◆ TASK TO CARRY OUT:
Return each line of the data below that contains the string "sourdine".

** start DATASET EXTRACT **

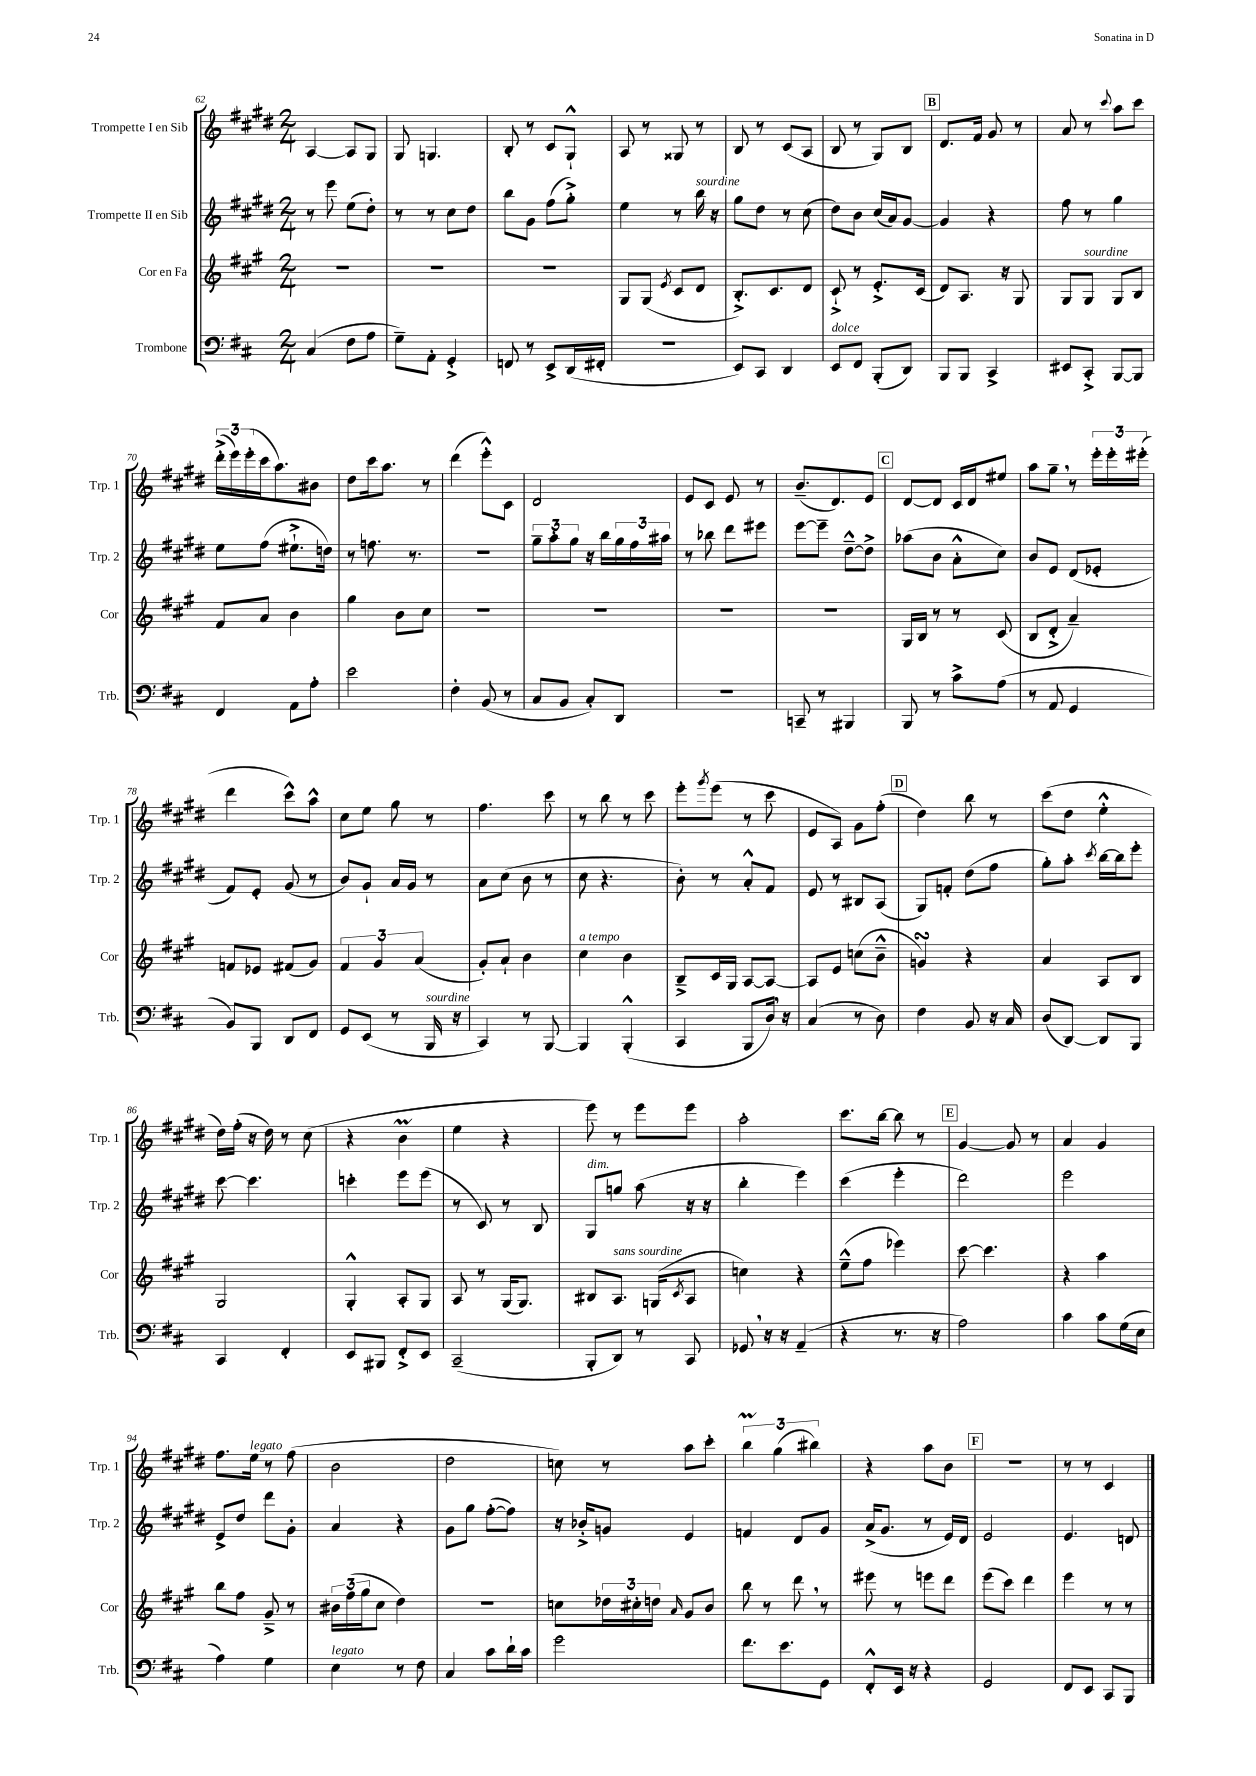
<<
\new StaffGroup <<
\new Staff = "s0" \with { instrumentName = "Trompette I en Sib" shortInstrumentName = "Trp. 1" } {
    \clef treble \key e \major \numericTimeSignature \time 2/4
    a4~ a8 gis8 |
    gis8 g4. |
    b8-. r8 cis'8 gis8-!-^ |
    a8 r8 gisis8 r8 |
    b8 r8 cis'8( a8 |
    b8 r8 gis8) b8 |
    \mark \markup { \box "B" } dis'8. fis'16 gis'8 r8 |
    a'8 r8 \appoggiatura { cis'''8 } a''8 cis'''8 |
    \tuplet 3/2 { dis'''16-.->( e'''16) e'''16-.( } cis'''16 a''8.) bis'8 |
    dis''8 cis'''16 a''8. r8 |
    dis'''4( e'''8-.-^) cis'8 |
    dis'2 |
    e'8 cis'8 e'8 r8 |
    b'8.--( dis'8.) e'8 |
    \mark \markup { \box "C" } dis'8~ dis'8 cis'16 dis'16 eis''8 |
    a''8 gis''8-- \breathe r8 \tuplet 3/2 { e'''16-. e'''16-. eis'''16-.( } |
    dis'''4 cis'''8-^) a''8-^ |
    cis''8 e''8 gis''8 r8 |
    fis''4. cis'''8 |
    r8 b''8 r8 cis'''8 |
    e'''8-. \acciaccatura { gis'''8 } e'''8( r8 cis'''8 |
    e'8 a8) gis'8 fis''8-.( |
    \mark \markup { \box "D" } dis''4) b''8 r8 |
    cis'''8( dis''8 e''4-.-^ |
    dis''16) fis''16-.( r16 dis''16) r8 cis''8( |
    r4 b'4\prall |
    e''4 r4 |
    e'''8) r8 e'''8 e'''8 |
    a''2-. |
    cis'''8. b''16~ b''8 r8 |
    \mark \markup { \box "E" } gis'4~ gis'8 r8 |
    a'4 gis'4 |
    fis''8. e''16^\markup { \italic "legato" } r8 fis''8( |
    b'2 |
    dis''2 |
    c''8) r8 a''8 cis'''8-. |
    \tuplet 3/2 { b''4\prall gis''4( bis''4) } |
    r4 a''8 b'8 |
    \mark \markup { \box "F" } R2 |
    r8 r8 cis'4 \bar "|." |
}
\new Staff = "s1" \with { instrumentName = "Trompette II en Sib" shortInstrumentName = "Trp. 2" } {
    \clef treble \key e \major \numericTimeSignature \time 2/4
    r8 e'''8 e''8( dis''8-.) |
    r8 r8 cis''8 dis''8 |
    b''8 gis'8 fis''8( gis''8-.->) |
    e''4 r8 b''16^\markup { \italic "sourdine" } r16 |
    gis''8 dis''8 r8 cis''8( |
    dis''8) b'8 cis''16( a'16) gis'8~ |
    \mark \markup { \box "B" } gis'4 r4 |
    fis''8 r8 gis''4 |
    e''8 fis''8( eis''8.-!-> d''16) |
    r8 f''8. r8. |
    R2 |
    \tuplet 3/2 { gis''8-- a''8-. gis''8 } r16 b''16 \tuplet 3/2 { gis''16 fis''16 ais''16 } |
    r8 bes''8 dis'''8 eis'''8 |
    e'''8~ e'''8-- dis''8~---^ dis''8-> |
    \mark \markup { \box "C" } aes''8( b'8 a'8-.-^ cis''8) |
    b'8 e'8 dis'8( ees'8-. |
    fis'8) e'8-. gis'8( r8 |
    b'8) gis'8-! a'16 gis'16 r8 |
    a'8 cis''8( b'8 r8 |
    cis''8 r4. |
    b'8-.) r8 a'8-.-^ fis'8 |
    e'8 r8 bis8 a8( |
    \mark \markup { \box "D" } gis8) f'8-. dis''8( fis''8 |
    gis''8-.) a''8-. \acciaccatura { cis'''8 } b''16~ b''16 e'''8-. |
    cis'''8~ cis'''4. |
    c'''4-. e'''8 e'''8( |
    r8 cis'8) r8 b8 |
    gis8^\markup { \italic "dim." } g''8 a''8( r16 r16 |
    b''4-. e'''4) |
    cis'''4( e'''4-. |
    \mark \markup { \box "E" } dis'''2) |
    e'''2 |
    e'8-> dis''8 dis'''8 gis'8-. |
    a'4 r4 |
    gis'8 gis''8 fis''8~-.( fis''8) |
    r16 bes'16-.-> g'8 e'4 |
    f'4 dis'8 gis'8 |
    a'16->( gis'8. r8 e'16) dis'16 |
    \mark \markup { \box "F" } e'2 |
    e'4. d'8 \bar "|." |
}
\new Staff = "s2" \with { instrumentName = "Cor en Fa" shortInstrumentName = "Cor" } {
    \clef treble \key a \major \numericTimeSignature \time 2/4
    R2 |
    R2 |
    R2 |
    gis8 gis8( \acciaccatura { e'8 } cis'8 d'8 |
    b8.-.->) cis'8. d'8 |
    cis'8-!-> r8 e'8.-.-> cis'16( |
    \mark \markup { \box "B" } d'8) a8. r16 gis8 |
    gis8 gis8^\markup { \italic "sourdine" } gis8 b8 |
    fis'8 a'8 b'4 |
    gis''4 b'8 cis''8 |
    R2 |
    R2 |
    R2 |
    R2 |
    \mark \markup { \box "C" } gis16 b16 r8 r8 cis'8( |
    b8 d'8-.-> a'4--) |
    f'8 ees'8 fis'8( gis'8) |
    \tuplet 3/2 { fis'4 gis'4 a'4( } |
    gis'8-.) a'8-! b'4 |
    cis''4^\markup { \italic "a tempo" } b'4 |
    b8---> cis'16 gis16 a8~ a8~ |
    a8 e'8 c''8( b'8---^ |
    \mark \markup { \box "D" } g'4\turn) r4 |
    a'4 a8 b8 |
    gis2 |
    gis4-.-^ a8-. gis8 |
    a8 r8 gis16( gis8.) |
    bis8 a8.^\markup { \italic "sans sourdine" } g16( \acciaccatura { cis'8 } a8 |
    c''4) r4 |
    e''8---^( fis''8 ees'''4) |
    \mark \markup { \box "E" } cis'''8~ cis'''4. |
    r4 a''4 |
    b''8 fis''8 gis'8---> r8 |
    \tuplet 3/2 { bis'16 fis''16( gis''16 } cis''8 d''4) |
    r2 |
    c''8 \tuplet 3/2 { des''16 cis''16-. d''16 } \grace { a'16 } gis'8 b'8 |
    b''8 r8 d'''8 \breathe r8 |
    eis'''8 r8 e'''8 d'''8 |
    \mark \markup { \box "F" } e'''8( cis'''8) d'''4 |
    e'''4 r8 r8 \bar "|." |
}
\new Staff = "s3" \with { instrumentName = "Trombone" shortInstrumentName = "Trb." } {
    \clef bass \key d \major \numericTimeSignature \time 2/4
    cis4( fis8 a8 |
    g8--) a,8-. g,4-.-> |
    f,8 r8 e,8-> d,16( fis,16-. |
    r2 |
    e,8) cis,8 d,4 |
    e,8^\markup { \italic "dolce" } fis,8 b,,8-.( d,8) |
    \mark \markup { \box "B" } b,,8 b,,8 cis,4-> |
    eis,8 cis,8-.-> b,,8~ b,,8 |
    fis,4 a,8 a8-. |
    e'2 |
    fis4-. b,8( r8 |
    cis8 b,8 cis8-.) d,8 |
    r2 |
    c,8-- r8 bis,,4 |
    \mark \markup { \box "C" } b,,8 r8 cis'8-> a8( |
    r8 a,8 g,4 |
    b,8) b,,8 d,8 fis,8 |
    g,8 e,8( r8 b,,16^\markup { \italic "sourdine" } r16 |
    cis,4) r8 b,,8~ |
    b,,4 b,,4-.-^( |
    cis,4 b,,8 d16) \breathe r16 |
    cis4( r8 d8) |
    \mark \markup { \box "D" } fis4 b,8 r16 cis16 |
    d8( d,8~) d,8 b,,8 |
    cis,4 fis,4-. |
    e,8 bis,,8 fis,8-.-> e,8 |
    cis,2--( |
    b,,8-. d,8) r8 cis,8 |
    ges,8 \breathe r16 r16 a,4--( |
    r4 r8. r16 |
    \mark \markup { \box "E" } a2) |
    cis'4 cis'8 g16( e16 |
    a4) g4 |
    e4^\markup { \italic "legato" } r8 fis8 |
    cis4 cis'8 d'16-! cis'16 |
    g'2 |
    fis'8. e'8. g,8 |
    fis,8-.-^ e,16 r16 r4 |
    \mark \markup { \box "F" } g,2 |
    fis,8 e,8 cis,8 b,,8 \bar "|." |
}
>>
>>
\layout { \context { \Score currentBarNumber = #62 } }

** end DATASET EXTRACT **
** start DATASET EXTRACT **

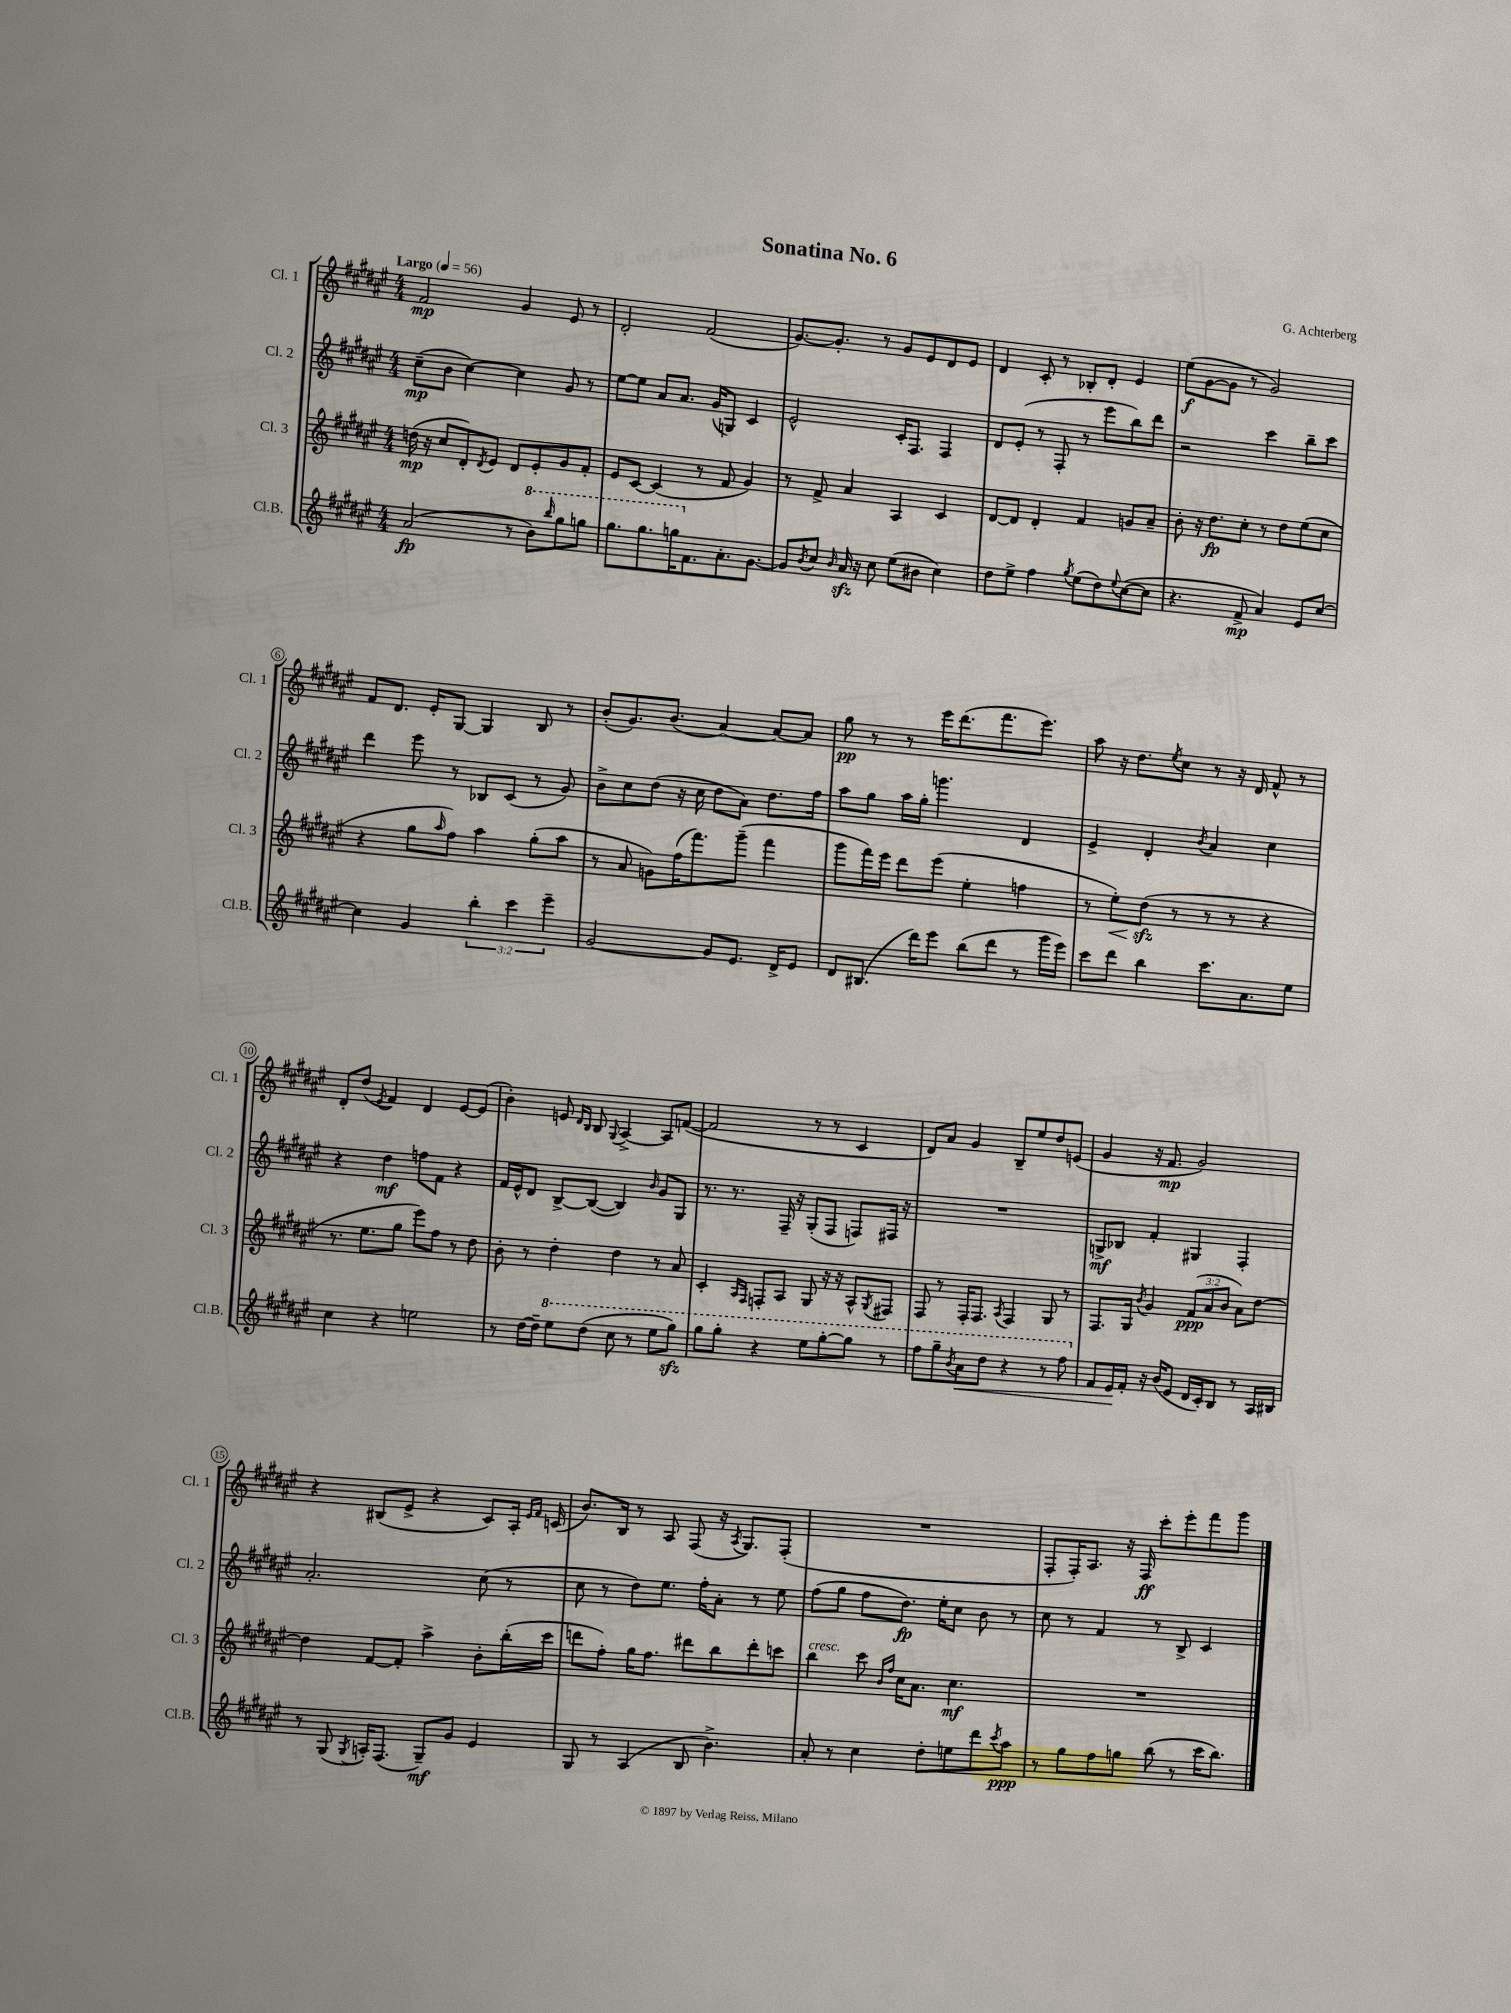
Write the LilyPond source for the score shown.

** end DATASET EXTRACT **

◆ OUTPUT BELOW:
    e''4 r8 b''16^\markup { \italic "sourdine" } r16 |
    gis8 gis8^\markup { \italic "sourdine" } gis8 b8 |
    bis8 a8.^\markup { \italic "sans sourdine" } g16( \acciaccatura { cis'8 } a8 |
    g,8 e,8( r8 b,,16^\markup { \italic "sourdine" } r16 |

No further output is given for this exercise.